ABOUT THIS EXERCISE. Word for word, restate all the records; images are not part of the copy.

MATERIALS PROVIDED.

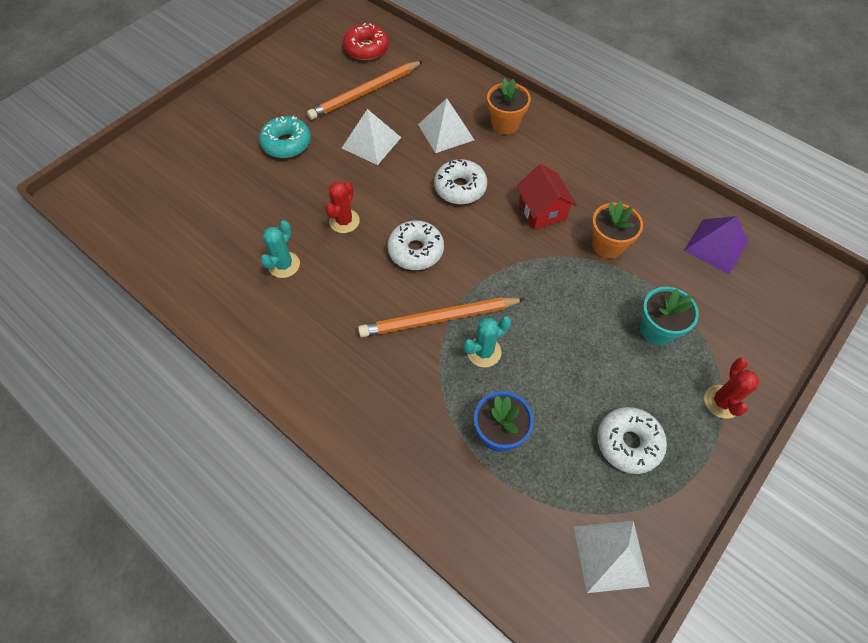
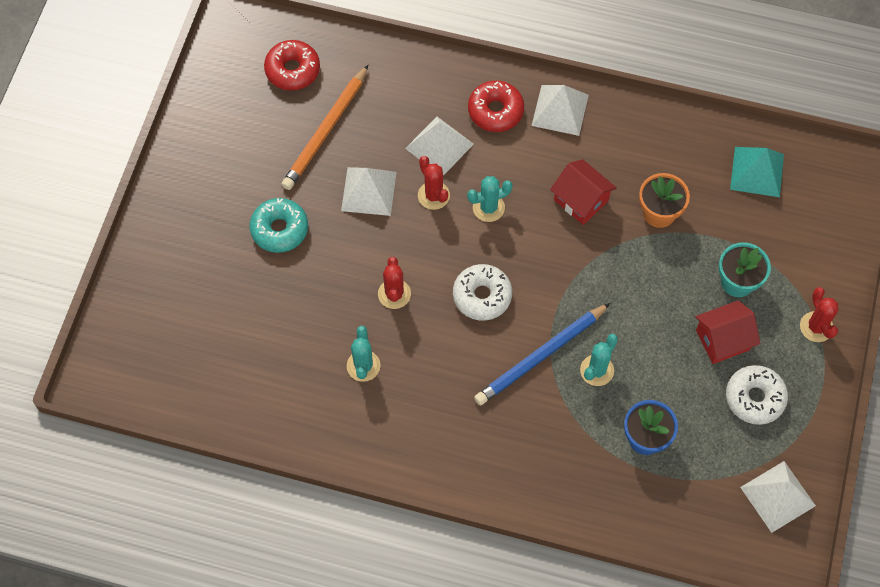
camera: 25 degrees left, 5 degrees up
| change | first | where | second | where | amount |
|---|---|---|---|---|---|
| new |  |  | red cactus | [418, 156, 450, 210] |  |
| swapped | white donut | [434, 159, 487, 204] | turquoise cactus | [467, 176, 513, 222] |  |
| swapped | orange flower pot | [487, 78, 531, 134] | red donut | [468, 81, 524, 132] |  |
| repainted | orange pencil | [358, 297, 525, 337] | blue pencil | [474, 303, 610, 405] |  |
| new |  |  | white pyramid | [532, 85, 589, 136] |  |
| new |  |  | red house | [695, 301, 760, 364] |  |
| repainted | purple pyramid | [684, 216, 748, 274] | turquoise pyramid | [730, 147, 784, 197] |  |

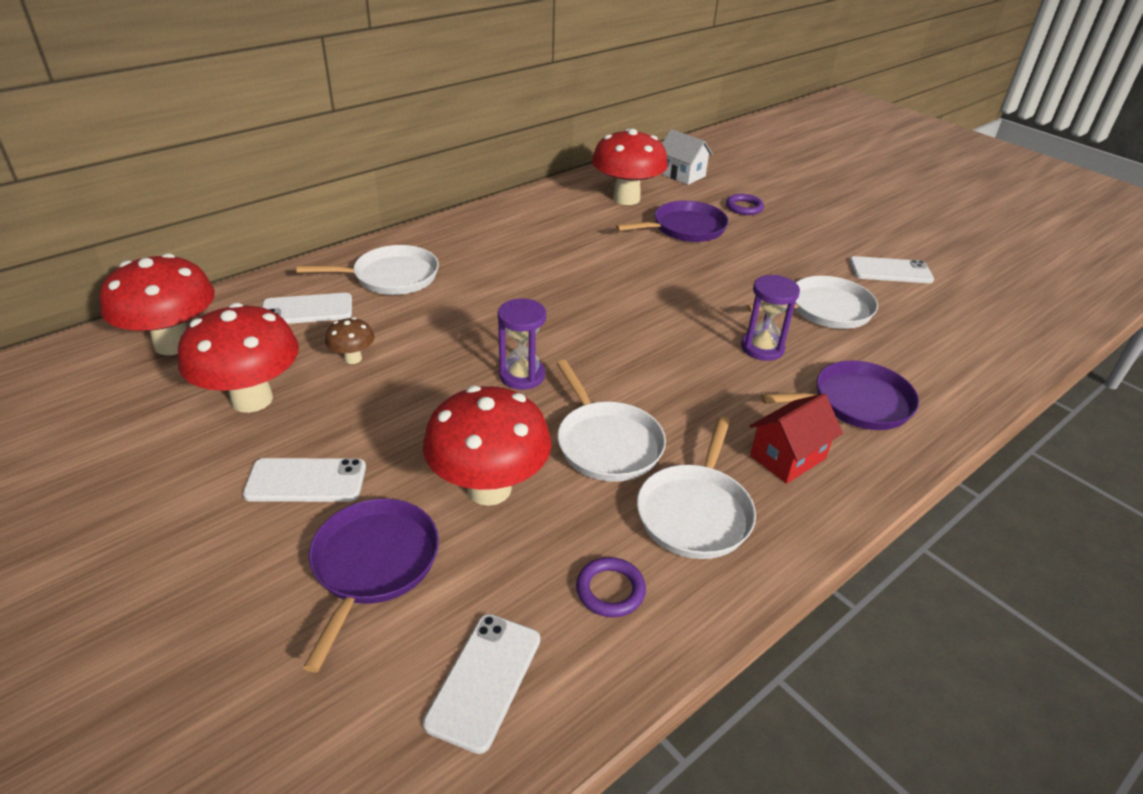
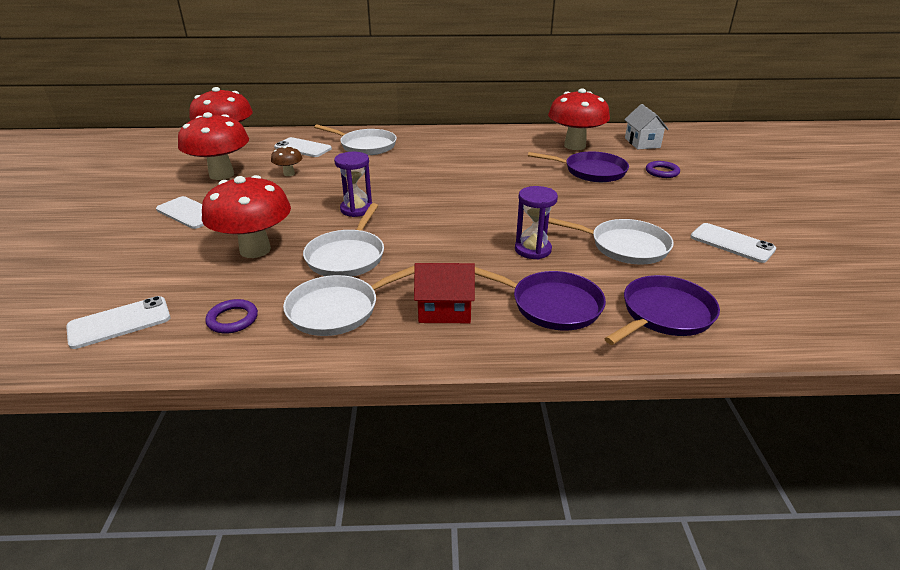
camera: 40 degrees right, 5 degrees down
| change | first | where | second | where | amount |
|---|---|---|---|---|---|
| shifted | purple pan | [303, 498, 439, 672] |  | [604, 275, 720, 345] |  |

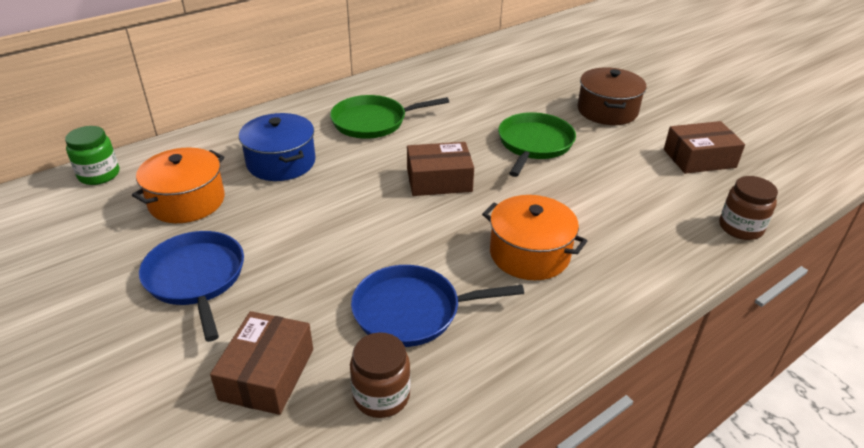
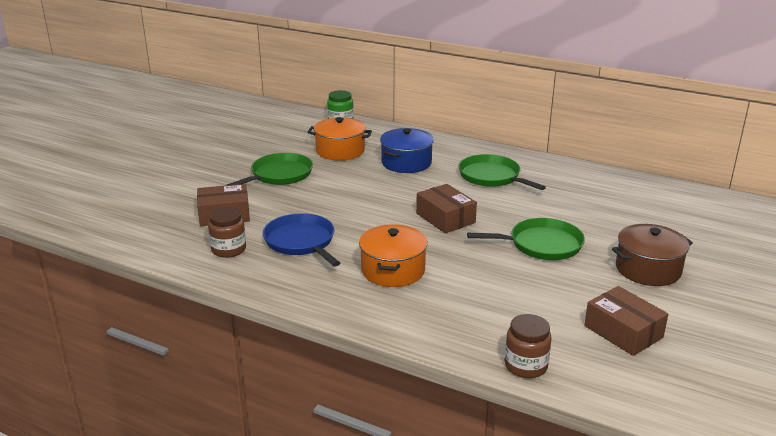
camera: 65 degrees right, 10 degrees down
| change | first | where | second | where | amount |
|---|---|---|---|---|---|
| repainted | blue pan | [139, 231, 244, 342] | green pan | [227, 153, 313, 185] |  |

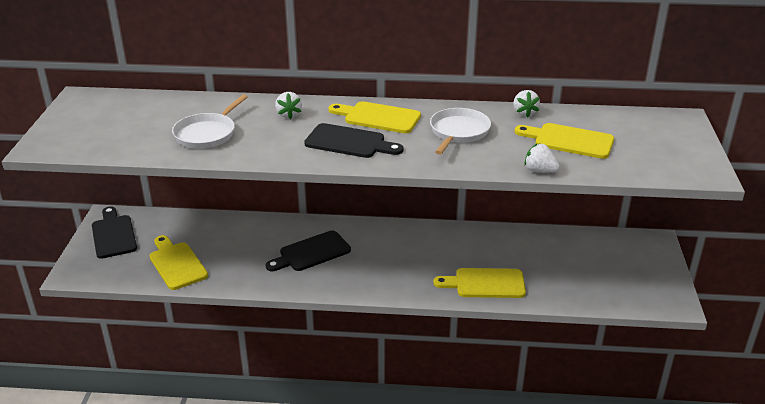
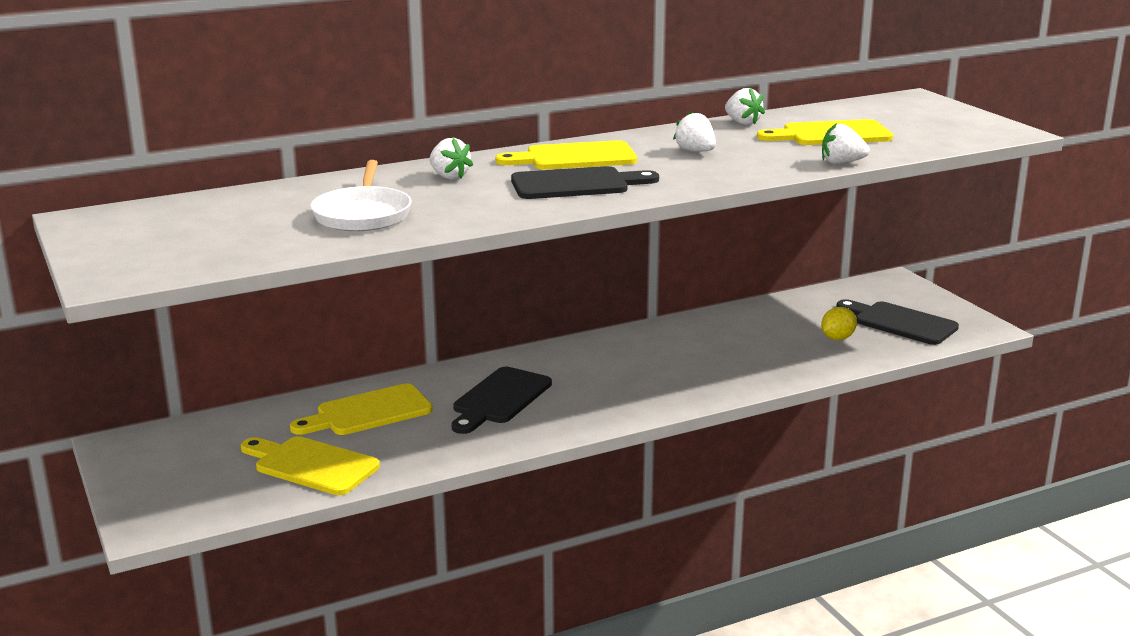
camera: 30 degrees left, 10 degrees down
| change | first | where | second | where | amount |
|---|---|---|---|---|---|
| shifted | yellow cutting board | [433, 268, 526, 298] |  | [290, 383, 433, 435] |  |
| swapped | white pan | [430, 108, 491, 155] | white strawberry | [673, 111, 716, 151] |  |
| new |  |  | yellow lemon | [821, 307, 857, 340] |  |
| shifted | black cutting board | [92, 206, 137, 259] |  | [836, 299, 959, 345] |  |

FINAL ANSWER.
camera: 25 degrees left, 5 degrees up
| change | first | where | second | where | amount |
|---|---|---|---|---|---|
| new |  |  | red cactus | [418, 156, 450, 210] |  |
| swapped | white donut | [434, 159, 487, 204] | turquoise cactus | [467, 176, 513, 222] |  |
| swapped | orange flower pot | [487, 78, 531, 134] | red donut | [468, 81, 524, 132] |  |
| repainted | orange pencil | [358, 297, 525, 337] | blue pencil | [474, 303, 610, 405] |  |
| new |  |  | white pyramid | [532, 85, 589, 136] |  |
| new |  |  | red house | [695, 301, 760, 364] |  |
| repainted | purple pyramid | [684, 216, 748, 274] | turquoise pyramid | [730, 147, 784, 197] |  |

camera: 40 degrees right, 5 degrees down
| change | first | where | second | where | amount |
|---|---|---|---|---|---|
| shifted | purple pan | [303, 498, 439, 672] |  | [604, 275, 720, 345] |  |

camera: 65 degrees right, 10 degrees down
| change | first | where | second | where | amount |
|---|---|---|---|---|---|
| repainted | blue pan | [139, 231, 244, 342] | green pan | [227, 153, 313, 185] |  |

camera: 30 degrees left, 10 degrees down
| change | first | where | second | where | amount |
|---|---|---|---|---|---|
| shifted | yellow cutting board | [433, 268, 526, 298] |  | [290, 383, 433, 435] |  |
| swapped | white pan | [430, 108, 491, 155] | white strawberry | [673, 111, 716, 151] |  |
| new |  |  | yellow lemon | [821, 307, 857, 340] |  |
| shifted | black cutting board | [92, 206, 137, 259] |  | [836, 299, 959, 345] |  |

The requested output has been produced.